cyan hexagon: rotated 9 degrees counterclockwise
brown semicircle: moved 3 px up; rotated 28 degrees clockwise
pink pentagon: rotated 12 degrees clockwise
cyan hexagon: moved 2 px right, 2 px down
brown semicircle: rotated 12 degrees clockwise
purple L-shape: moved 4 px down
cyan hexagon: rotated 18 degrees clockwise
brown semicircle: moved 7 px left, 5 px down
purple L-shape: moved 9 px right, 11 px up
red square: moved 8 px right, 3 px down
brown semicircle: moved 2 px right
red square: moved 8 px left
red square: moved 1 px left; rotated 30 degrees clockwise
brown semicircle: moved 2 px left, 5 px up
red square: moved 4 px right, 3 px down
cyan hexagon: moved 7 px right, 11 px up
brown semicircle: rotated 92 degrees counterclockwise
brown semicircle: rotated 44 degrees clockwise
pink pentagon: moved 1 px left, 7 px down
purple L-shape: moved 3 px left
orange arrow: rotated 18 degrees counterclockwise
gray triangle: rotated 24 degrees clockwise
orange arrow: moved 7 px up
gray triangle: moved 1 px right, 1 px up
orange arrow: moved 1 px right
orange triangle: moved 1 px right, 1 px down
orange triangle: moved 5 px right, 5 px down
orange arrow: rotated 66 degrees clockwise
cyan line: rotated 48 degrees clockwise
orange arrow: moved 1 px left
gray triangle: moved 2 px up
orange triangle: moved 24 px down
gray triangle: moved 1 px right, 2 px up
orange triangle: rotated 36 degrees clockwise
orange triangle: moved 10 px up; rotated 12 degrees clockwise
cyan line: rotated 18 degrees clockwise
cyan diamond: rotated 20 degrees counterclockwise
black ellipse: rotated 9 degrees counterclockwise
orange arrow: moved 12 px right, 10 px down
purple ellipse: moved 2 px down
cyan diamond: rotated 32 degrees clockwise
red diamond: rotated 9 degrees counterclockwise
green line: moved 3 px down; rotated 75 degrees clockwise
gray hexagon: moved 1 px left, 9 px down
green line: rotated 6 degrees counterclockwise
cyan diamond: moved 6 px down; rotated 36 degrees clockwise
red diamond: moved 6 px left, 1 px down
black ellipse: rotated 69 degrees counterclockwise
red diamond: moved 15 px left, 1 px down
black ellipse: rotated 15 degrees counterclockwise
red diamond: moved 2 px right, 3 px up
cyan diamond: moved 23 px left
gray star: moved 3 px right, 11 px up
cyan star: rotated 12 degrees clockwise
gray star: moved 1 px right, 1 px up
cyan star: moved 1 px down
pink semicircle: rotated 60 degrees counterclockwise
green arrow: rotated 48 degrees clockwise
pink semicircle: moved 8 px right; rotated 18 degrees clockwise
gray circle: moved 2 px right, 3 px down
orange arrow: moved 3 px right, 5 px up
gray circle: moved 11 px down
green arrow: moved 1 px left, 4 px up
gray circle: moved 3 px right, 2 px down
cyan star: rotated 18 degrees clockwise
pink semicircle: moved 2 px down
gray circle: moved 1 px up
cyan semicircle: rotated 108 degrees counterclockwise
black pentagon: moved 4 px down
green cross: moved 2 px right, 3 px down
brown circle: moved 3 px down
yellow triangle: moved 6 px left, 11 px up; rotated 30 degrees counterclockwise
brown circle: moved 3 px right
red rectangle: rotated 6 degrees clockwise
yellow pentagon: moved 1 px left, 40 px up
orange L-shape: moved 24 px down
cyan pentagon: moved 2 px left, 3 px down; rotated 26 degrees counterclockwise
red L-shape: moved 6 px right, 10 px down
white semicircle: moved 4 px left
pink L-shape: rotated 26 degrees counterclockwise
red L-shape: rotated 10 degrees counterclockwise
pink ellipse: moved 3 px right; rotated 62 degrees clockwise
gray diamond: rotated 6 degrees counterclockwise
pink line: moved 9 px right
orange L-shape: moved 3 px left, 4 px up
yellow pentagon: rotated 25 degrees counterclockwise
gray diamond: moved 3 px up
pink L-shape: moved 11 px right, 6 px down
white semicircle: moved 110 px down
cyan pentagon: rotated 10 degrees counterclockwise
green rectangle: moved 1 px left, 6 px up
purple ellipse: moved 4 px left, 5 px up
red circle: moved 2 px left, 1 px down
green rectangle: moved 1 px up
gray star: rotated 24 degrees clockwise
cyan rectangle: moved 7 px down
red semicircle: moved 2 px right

______________________________

Instructions to follow – Please convert the lines above, from the first one through the line holding "green line: moved", both included, into a Markdown table with the columns "Number" and "Text", leaving out any blank lines.

Finished task –
| Number | Text |
|---|---|
| 1 | cyan hexagon: rotated 9 degrees counterclockwise |
| 2 | brown semicircle: moved 3 px up; rotated 28 degrees clockwise |
| 3 | pink pentagon: rotated 12 degrees clockwise |
| 4 | cyan hexagon: moved 2 px right, 2 px down |
| 5 | brown semicircle: rotated 12 degrees clockwise |
| 6 | purple L-shape: moved 4 px down |
| 7 | cyan hexagon: rotated 18 degrees clockwise |
| 8 | brown semicircle: moved 7 px left, 5 px down |
| 9 | purple L-shape: moved 9 px right, 11 px up |
| 10 | red square: moved 8 px right, 3 px down |
| 11 | brown semicircle: moved 2 px right |
| 12 | red square: moved 8 px left |
| 13 | red square: moved 1 px left; rotated 30 degrees clockwise |
| 14 | brown semicircle: moved 2 px left, 5 px up |
| 15 | red square: moved 4 px right, 3 px down |
| 16 | cyan hexagon: moved 7 px right, 11 px up |
| 17 | brown semicircle: rotated 92 degrees counterclockwise |
| 18 | brown semicircle: rotated 44 degrees clockwise |
| 19 | pink pentagon: moved 1 px left, 7 px down |
| 20 | purple L-shape: moved 3 px left |
| 21 | orange arrow: rotated 18 degrees counterclockwise |
| 22 | gray triangle: rotated 24 degrees clockwise |
| 23 | orange arrow: moved 7 px up |
| 24 | gray triangle: moved 1 px right, 1 px up |
| 25 | orange arrow: moved 1 px right |
| 26 | orange triangle: moved 1 px right, 1 px down |
| 27 | orange triangle: moved 5 px right, 5 px down |
| 28 | orange arrow: rotated 66 degrees clockwise |
| 29 | cyan line: rotated 48 degrees clockwise |
| 30 | orange arrow: moved 1 px left |
| 31 | gray triangle: moved 2 px up |
| 32 | orange triangle: moved 24 px down |
| 33 | gray triangle: moved 1 px right, 2 px up |
| 34 | orange triangle: rotated 36 degrees clockwise |
| 35 | orange triangle: moved 10 px up; rotated 12 degrees clockwise |
| 36 | cyan line: rotated 18 degrees clockwise |
| 37 | cyan diamond: rotated 20 degrees counterclockwise |
| 38 | black ellipse: rotated 9 degrees counterclockwise |
| 39 | orange arrow: moved 12 px right, 10 px down |
| 40 | purple ellipse: moved 2 px down |
| 41 | cyan diamond: rotated 32 degrees clockwise |
| 42 | red diamond: rotated 9 degrees counterclockwise |
| 43 | green line: moved 3 px down; rotated 75 degrees clockwise |